-- The records --
++++++++++

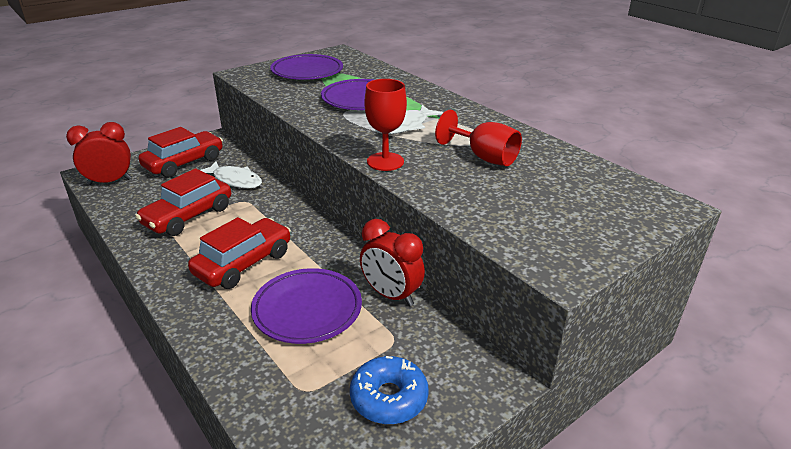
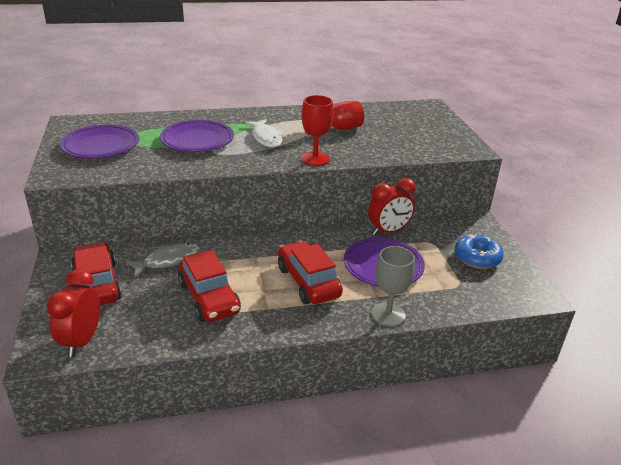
camera: 65 degrees left, 0 degrees up
white fish [200,161,262,188] -> grey fish [125,243,201,277]
none -> grey goblet [371,246,415,327]

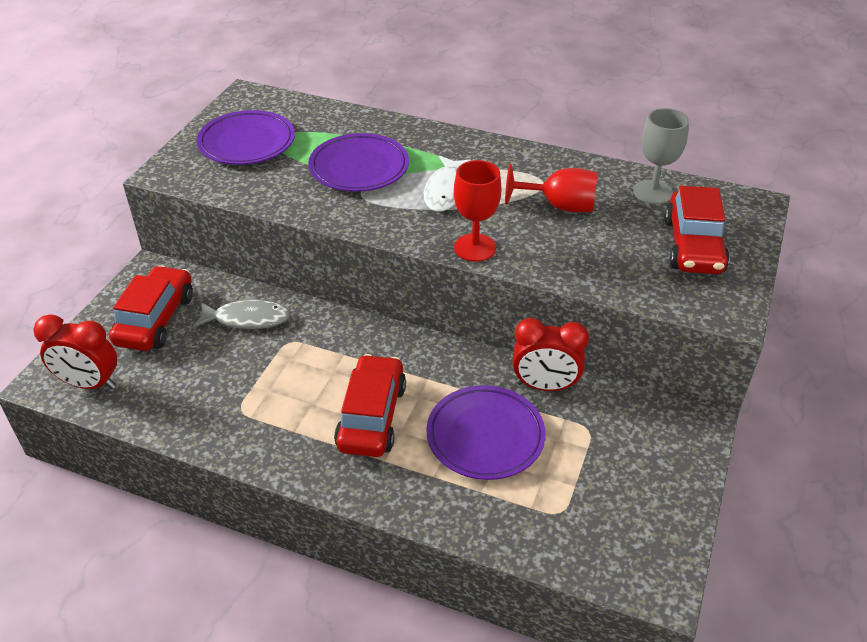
camera: 35 degrees right, 10 degrees up
red clock [47,269,100,357] -> red clock turned 120 degrees counterclockwise [33,314,117,389]
red car [178,250,241,322] -> red car moved to [664,186,730,274]
grey goblet [371,246,415,327] -> grey goblet moved to [633,108,689,204]
blue donut [455,234,504,269] -> none

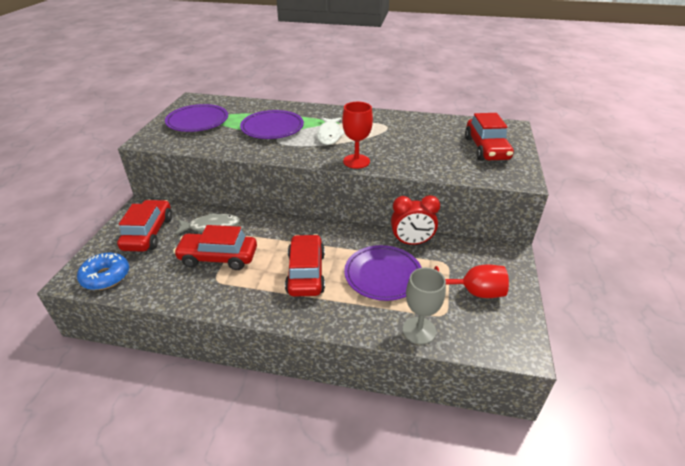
camera: 10 degrees left, 5 degrees down
red clock [33,314,117,389] -> blue donut [77,253,129,290]
red goblet [505,164,597,212] -> red goblet moved to [434,265,509,298]
grey goblet [633,108,689,204] -> grey goblet moved to [403,268,446,344]
none -> red car [173,225,257,270]

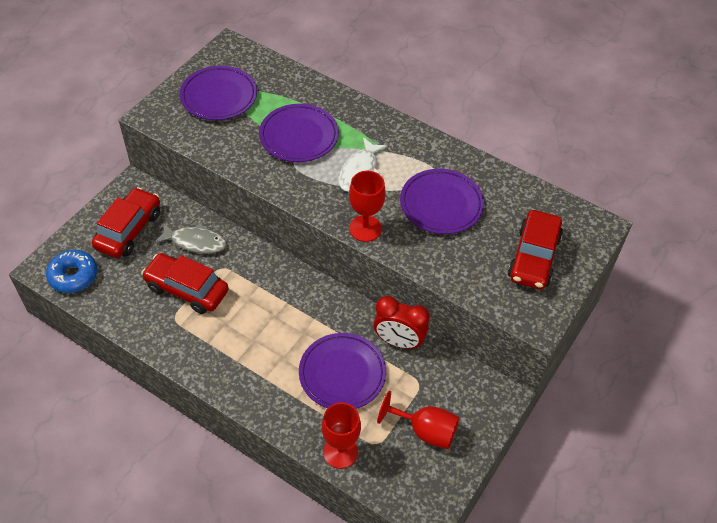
camera: 20 degrees right, 15 degrees up
red car [285,234,325,297] -> none
grey goblet [403,268,446,344] -> red goblet [322,403,361,469]
none -> purple plate [400,169,484,234]

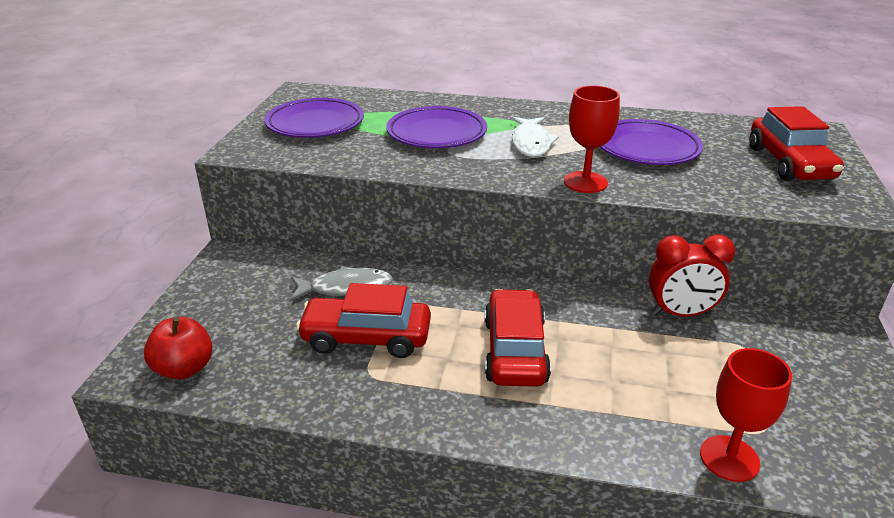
camera: 20 degrees left, 20 degrees down
blue donut [46,250,97,293] -> red apple [144,317,213,380]
red car [92,187,160,258] -> red car moved to [484,289,551,387]
purple plate [299,333,386,409] -> none
red goblet [377,391,460,449] -> none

++++++++++

Out of the records above, pull the lines that include the word "plate".

-- Expected answer --
none -> purple plate [400,169,484,234]
purple plate [299,333,386,409] -> none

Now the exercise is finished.